■ ASSIGNMENT: Work through the records that follow and return each line containing the word "capsule".

■ RECORD EXTRACTS:
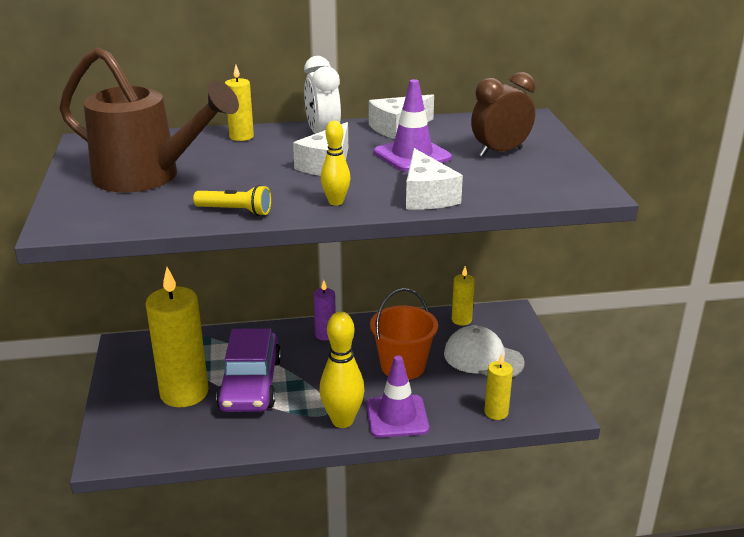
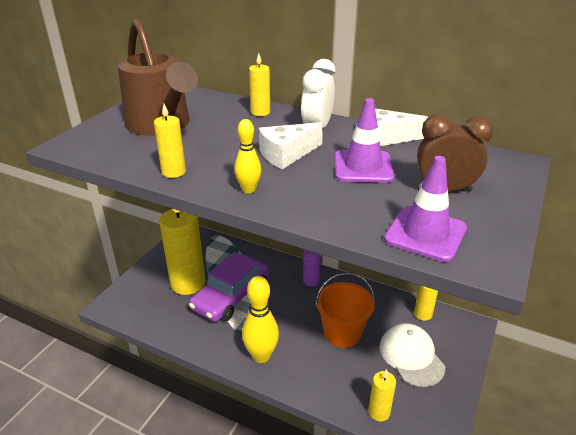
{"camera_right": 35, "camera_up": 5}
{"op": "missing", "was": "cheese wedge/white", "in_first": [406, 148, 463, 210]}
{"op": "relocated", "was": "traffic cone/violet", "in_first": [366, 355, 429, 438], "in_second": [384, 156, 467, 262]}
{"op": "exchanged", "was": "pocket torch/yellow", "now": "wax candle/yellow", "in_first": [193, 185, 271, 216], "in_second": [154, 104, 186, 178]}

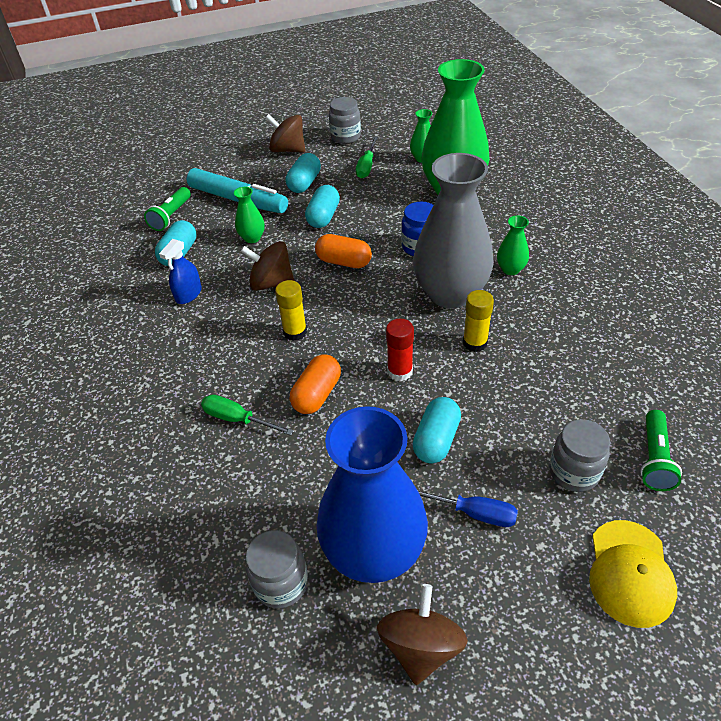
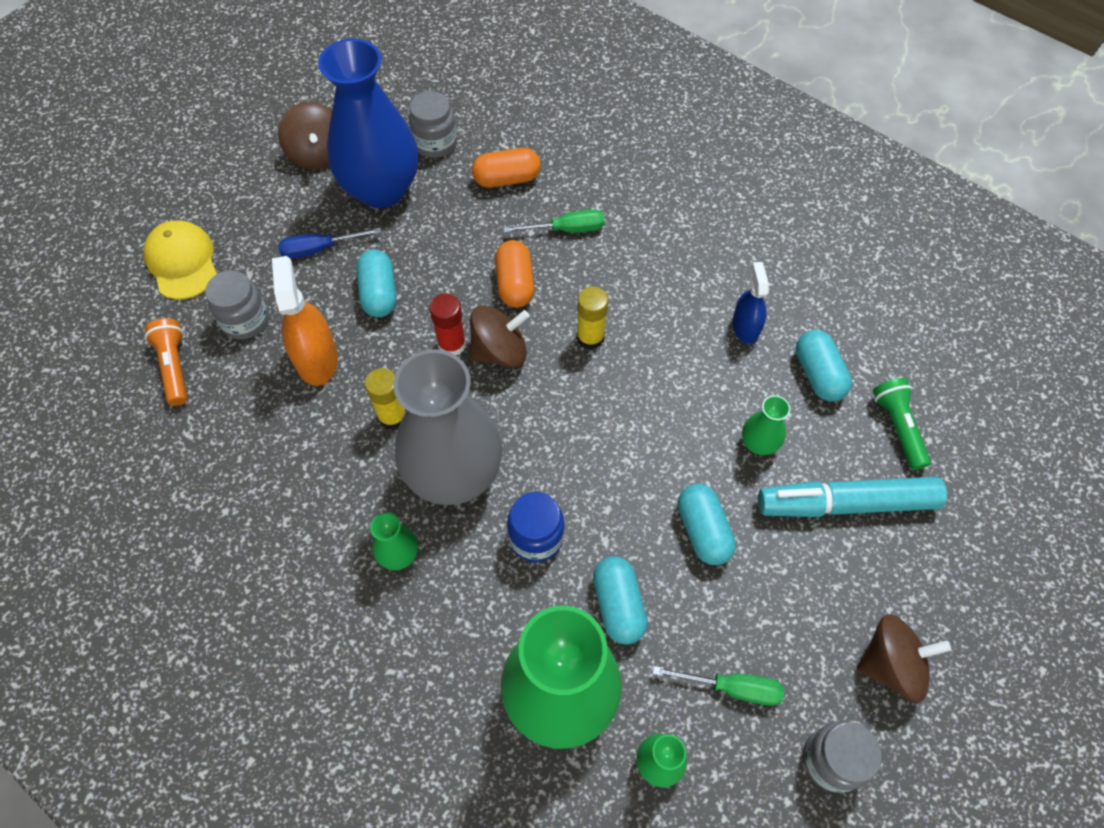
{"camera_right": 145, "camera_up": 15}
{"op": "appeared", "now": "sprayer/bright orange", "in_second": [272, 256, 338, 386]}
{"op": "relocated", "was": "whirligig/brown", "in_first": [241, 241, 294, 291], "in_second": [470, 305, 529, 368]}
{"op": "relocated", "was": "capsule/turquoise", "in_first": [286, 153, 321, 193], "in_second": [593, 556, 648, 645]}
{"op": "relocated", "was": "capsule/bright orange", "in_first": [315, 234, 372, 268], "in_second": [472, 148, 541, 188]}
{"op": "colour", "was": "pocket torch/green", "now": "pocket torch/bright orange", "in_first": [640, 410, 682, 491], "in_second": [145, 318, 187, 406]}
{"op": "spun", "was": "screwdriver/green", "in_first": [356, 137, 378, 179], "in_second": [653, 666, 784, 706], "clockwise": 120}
---
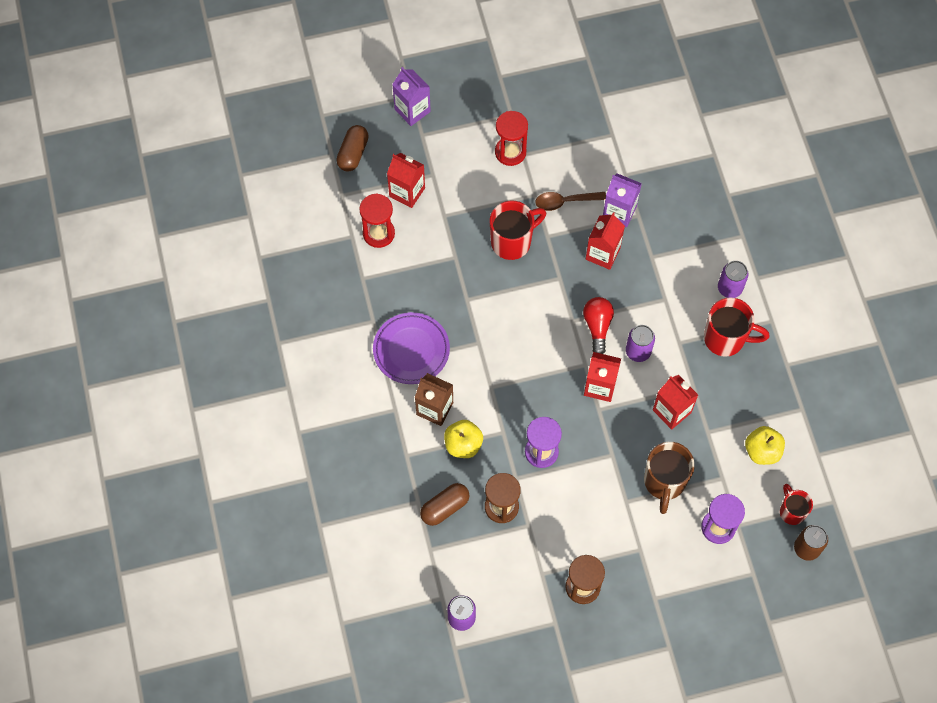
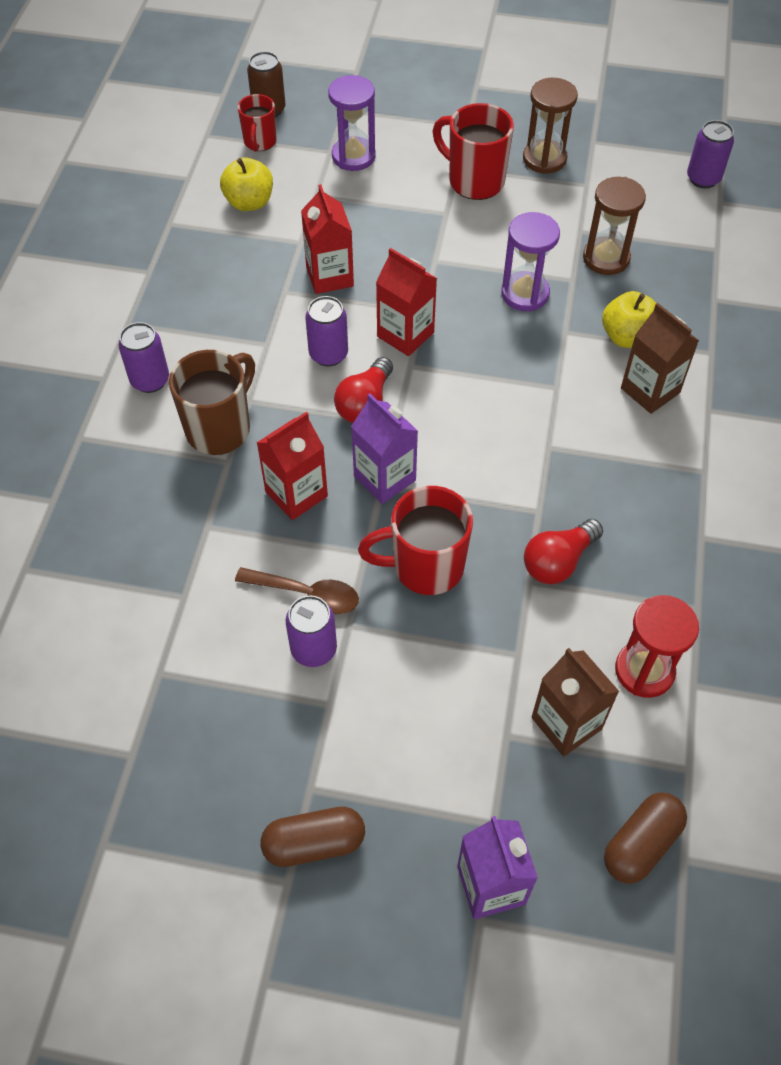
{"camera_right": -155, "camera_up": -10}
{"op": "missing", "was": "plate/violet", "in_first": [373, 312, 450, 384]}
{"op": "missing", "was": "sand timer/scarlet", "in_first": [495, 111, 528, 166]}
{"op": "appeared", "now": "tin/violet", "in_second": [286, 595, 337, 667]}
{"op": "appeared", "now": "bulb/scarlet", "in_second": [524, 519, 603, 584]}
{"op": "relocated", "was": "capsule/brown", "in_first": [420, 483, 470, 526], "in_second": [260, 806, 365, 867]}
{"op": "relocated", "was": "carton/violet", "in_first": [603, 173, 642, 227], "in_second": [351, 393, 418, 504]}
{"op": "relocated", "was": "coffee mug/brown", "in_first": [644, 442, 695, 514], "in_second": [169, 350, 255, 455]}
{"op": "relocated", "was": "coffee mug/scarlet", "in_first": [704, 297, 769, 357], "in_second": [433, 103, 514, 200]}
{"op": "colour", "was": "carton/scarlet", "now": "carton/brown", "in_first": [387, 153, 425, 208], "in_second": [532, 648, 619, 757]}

■ WORKED SOLUTION:
{"op": "relocated", "was": "capsule/turquoise", "in_first": [286, 153, 321, 193], "in_second": [593, 556, 648, 645]}
{"op": "relocated", "was": "capsule/bright orange", "in_first": [315, 234, 372, 268], "in_second": [472, 148, 541, 188]}
{"op": "relocated", "was": "capsule/brown", "in_first": [420, 483, 470, 526], "in_second": [260, 806, 365, 867]}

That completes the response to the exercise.